- **Work request**:
Print the lines below word for word, omitting the pictures.

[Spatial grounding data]
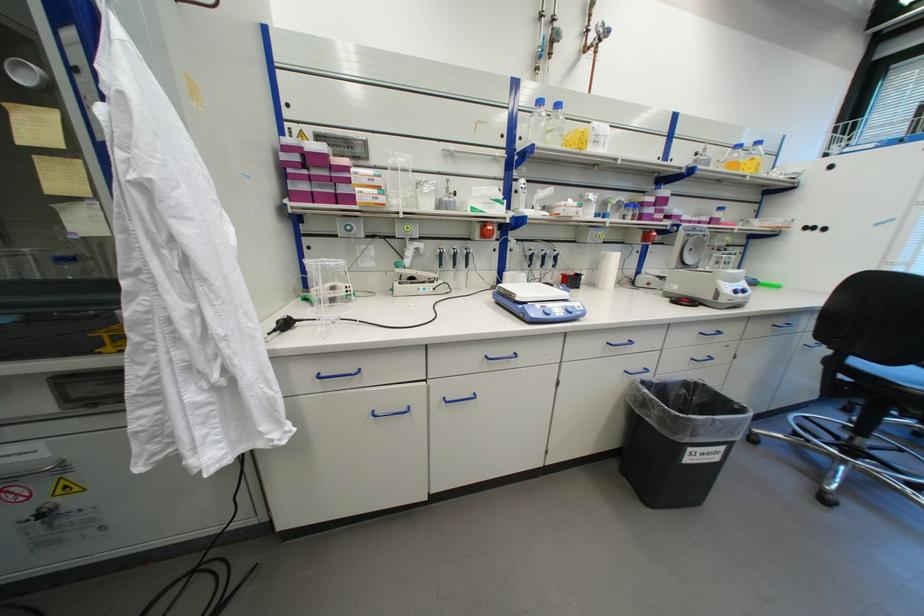
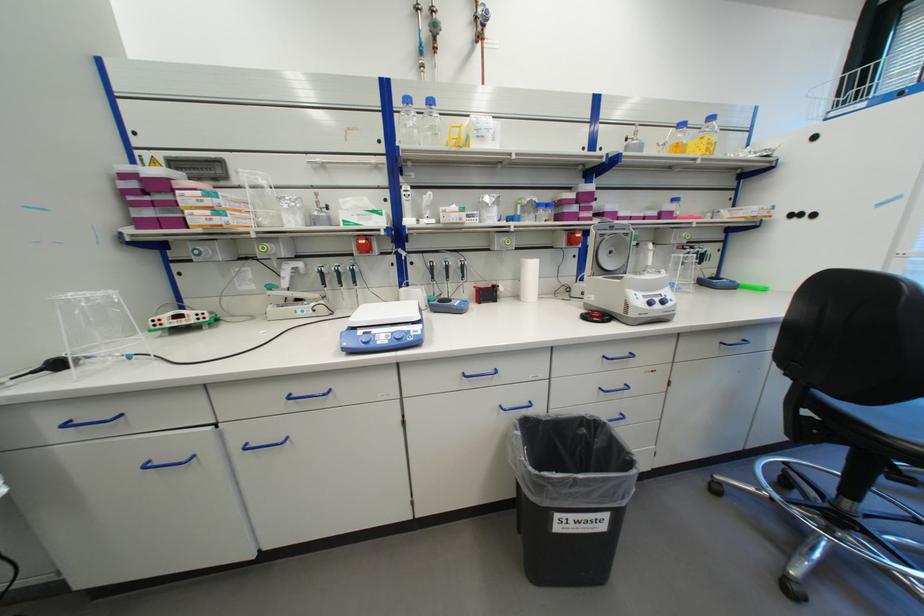
The point at (x=659, y=233) is marked in the first image. Where is the corresponding point in the second image?

(581, 235)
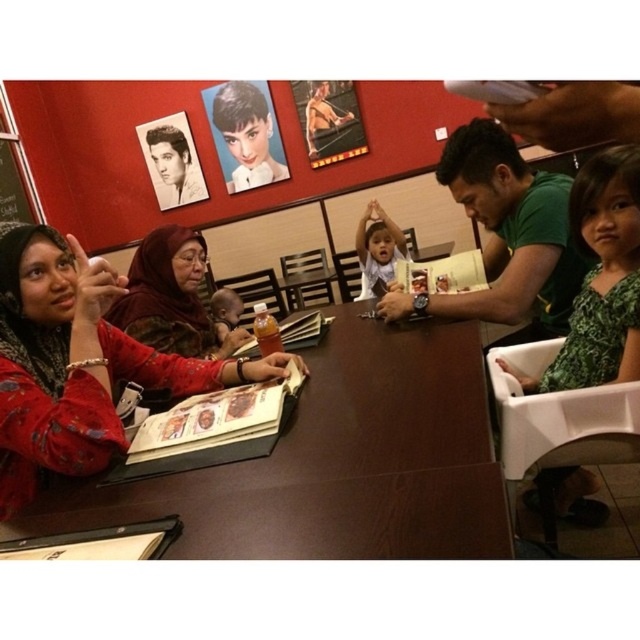
Question: Is matte red dress at left thinner than translucent plastic cup at table center?

Choices:
 (A) yes
 (B) no

Answer: (B)

Question: Can you confirm if matte red dress at left is positioned above translucent plastic cup at table center?

Choices:
 (A) no
 (B) yes

Answer: (A)

Question: Which object is the farthest from the green floral dress at lower right?

Choices:
 (A) matte red dress at left
 (B) translucent plastic cup at table center
 (C) reddish-brown fabric headscarf at upper left
 (D) brown wooden table at center

Answer: (C)

Question: Is brown wooden table at center smaller than translucent plastic cup at table center?

Choices:
 (A) yes
 (B) no

Answer: (B)

Question: Which of the following is the farthest from the observer?

Choices:
 (A) brown wooden table at center
 (B) matte red dress at left

Answer: (B)

Question: Among these points, which one is farthest from the camera?

Choices:
 (A) [609, 372]
 (B) [33, 282]
 (C) [372, 289]
 (D) [276, 339]

Answer: (C)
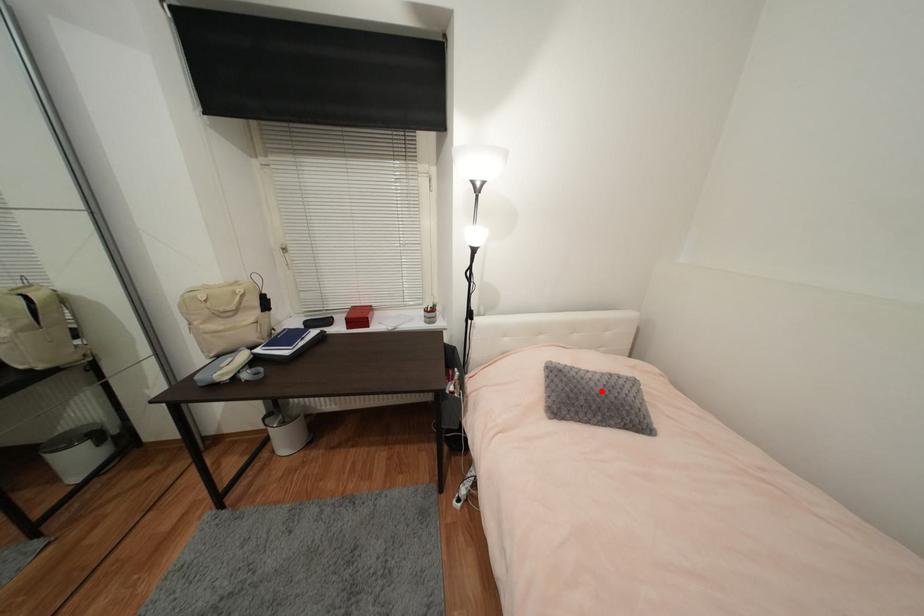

- **Solution for this task**:
The point at (x=659, y=233) is marked in the first image. Where is the corresponding point in the second image?

(581, 235)
Question: Is matte red dress at left thinner than translucent plastic cup at table center?

Choices:
 (A) yes
 (B) no

Answer: (B)

Question: Can you confirm if matte red dress at left is positioned above translucent plastic cup at table center?

Choices:
 (A) no
 (B) yes

Answer: (A)

Question: Which object is the farthest from the green floral dress at lower right?

Choices:
 (A) matte red dress at left
 (B) translucent plastic cup at table center
 (C) reddish-brown fabric headscarf at upper left
 (D) brown wooden table at center

Answer: (C)

Question: Is brown wooden table at center smaller than translucent plastic cup at table center?

Choices:
 (A) yes
 (B) no

Answer: (B)

Question: Which of the following is the farthest from the observer?

Choices:
 (A) brown wooden table at center
 (B) matte red dress at left

Answer: (B)

Question: Among these points, which one is farthest from the camera?

Choices:
 (A) [609, 372]
 (B) [33, 282]
 (C) [372, 289]
 (D) [276, 339]

Answer: (C)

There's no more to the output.